- **ABOUT THIS TASK**
Produce a verbatim copy of the records, and keep the images out of it.

BEGIN

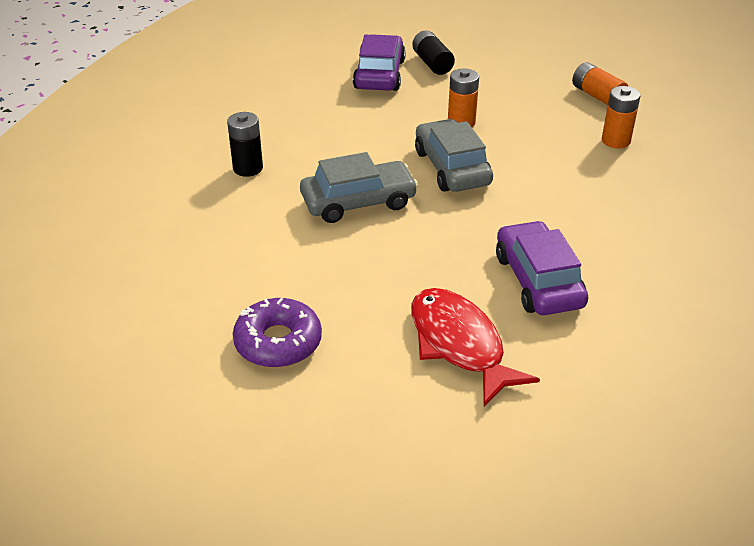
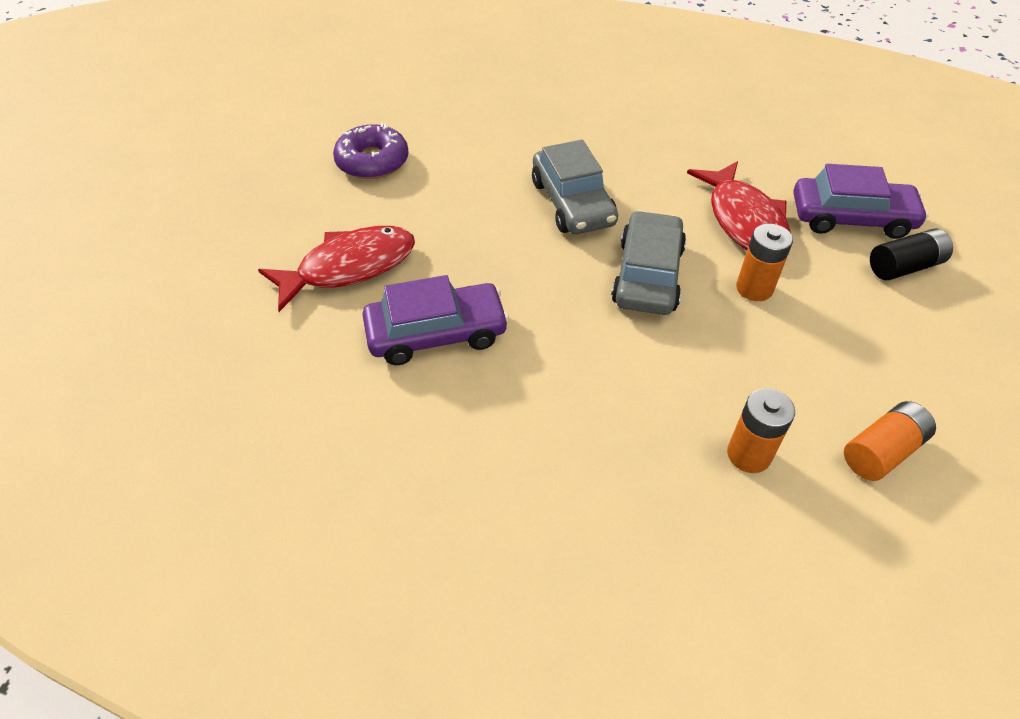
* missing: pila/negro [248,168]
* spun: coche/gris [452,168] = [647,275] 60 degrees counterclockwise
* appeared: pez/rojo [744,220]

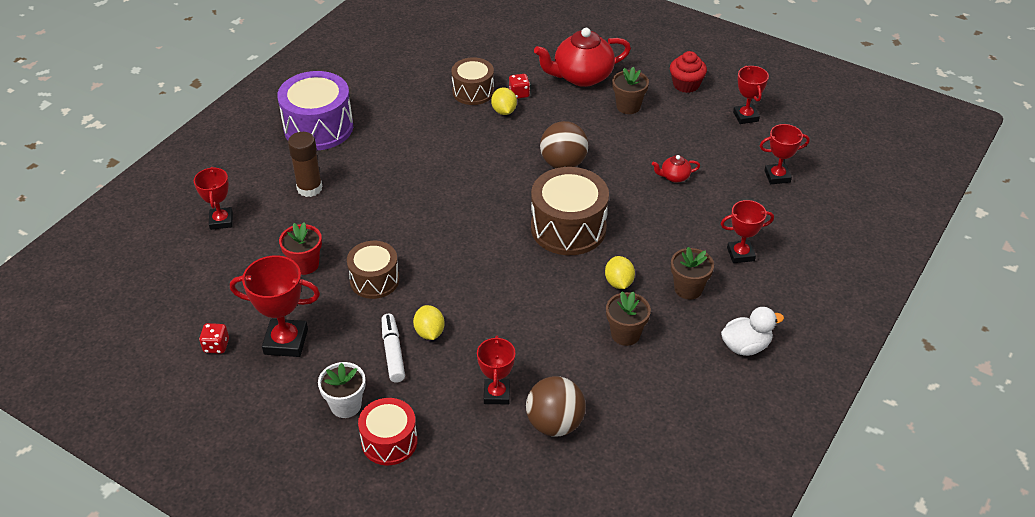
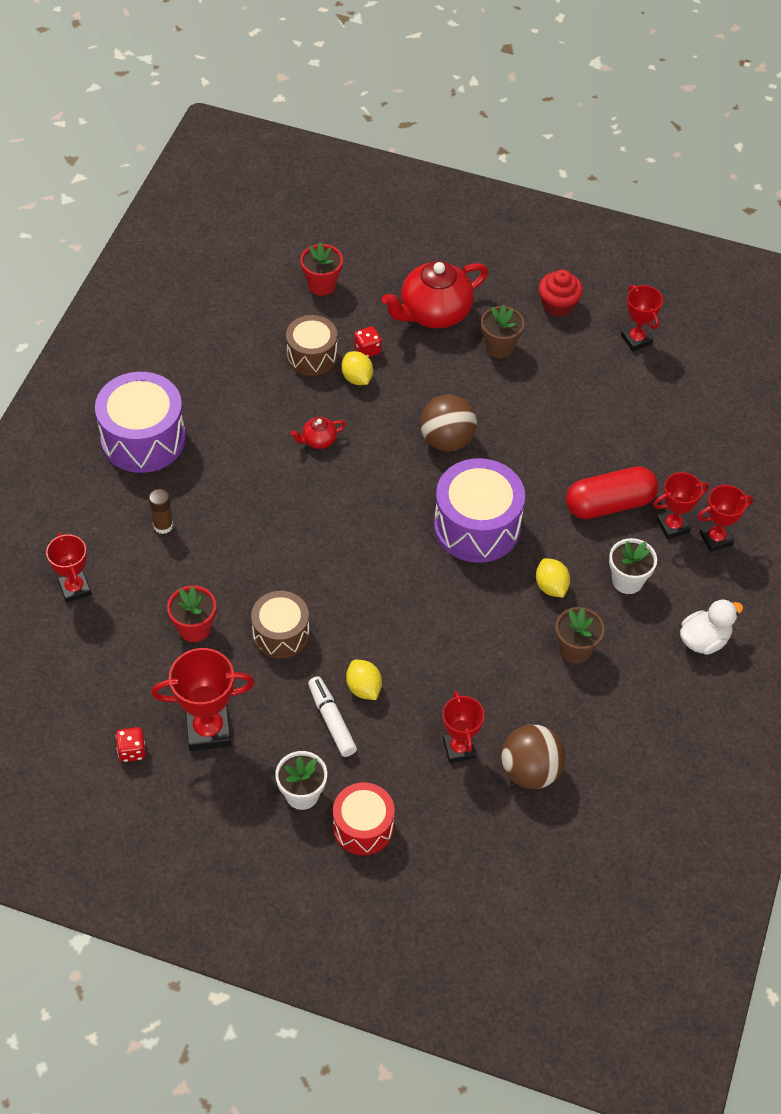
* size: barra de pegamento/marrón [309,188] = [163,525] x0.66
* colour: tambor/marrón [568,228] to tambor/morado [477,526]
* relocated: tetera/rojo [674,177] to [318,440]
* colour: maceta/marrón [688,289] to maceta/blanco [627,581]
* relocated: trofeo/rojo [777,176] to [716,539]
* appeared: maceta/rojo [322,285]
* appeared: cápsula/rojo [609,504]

END

- **EXERCISE OUTPUT**
* missing: pila/negro [248,168]
* spun: coche/gris [452,168] = [647,275] 60 degrees counterclockwise
* appeared: pez/rojo [744,220]

* size: barra de pegamento/marrón [309,188] = [163,525] x0.66
* colour: tambor/marrón [568,228] to tambor/morado [477,526]
* relocated: tetera/rojo [674,177] to [318,440]
* colour: maceta/marrón [688,289] to maceta/blanco [627,581]
* relocated: trofeo/rojo [777,176] to [716,539]
* appeared: maceta/rojo [322,285]
* appeared: cápsula/rojo [609,504]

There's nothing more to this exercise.